* **ACTIVITY**: Would you return all of this data exactly, leaving nothing out?

* **RECORDS SHOWN**:
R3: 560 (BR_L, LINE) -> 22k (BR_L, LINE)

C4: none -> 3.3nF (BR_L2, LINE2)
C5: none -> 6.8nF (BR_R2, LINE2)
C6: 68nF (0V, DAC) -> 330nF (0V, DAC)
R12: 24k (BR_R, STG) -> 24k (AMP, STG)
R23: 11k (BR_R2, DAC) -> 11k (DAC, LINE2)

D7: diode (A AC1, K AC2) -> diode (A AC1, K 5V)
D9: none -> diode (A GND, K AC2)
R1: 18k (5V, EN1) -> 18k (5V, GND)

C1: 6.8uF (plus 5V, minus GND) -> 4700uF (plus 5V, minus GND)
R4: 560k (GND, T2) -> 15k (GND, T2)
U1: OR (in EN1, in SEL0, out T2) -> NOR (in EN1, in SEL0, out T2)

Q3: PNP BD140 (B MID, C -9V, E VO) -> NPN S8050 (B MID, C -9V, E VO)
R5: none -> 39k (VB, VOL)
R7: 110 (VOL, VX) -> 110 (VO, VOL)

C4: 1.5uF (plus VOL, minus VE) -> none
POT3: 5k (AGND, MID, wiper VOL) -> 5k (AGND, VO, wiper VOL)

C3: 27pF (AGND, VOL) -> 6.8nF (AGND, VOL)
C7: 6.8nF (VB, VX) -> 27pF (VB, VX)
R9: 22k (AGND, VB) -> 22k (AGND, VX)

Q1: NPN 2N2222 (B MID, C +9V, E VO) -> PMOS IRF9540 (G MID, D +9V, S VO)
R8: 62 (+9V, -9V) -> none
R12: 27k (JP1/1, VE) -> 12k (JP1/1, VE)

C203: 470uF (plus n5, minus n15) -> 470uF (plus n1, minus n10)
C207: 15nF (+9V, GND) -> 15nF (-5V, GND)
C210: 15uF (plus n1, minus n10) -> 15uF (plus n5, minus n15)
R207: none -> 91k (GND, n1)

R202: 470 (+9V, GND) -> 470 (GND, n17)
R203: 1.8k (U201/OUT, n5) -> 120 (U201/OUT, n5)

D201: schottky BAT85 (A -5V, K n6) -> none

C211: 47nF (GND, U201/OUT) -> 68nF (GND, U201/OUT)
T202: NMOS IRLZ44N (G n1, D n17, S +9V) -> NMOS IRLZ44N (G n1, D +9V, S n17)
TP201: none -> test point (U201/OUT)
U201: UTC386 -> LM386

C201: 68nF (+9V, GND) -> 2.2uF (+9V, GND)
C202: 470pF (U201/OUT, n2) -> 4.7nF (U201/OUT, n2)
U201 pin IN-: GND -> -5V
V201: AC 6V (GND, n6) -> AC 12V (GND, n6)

* **OUTPUT OF THE TASK**:
R3: 560 (BR_L, LINE) -> 22k (BR_L, LINE)

C4: none -> 3.3nF (BR_L2, LINE2)
C5: none -> 6.8nF (BR_R2, LINE2)
C6: 68nF (0V, DAC) -> 330nF (0V, DAC)
R12: 24k (BR_R, STG) -> 24k (AMP, STG)
R23: 11k (BR_R2, DAC) -> 11k (DAC, LINE2)

D7: diode (A AC1, K AC2) -> diode (A AC1, K 5V)
D9: none -> diode (A GND, K AC2)
R1: 18k (5V, EN1) -> 18k (5V, GND)

C1: 6.8uF (plus 5V, minus GND) -> 4700uF (plus 5V, minus GND)
R4: 560k (GND, T2) -> 15k (GND, T2)
U1: OR (in EN1, in SEL0, out T2) -> NOR (in EN1, in SEL0, out T2)

Q3: PNP BD140 (B MID, C -9V, E VO) -> NPN S8050 (B MID, C -9V, E VO)
R5: none -> 39k (VB, VOL)
R7: 110 (VOL, VX) -> 110 (VO, VOL)

C4: 1.5uF (plus VOL, minus VE) -> none
POT3: 5k (AGND, MID, wiper VOL) -> 5k (AGND, VO, wiper VOL)

C3: 27pF (AGND, VOL) -> 6.8nF (AGND, VOL)
C7: 6.8nF (VB, VX) -> 27pF (VB, VX)
R9: 22k (AGND, VB) -> 22k (AGND, VX)

Q1: NPN 2N2222 (B MID, C +9V, E VO) -> PMOS IRF9540 (G MID, D +9V, S VO)
R8: 62 (+9V, -9V) -> none
R12: 27k (JP1/1, VE) -> 12k (JP1/1, VE)

C203: 470uF (plus n5, minus n15) -> 470uF (plus n1, minus n10)
C207: 15nF (+9V, GND) -> 15nF (-5V, GND)
C210: 15uF (plus n1, minus n10) -> 15uF (plus n5, minus n15)
R207: none -> 91k (GND, n1)

R202: 470 (+9V, GND) -> 470 (GND, n17)
R203: 1.8k (U201/OUT, n5) -> 120 (U201/OUT, n5)

D201: schottky BAT85 (A -5V, K n6) -> none

C211: 47nF (GND, U201/OUT) -> 68nF (GND, U201/OUT)
T202: NMOS IRLZ44N (G n1, D n17, S +9V) -> NMOS IRLZ44N (G n1, D +9V, S n17)
TP201: none -> test point (U201/OUT)
U201: UTC386 -> LM386

C201: 68nF (+9V, GND) -> 2.2uF (+9V, GND)
C202: 470pF (U201/OUT, n2) -> 4.7nF (U201/OUT, n2)
U201 pin IN-: GND -> -5V
V201: AC 6V (GND, n6) -> AC 12V (GND, n6)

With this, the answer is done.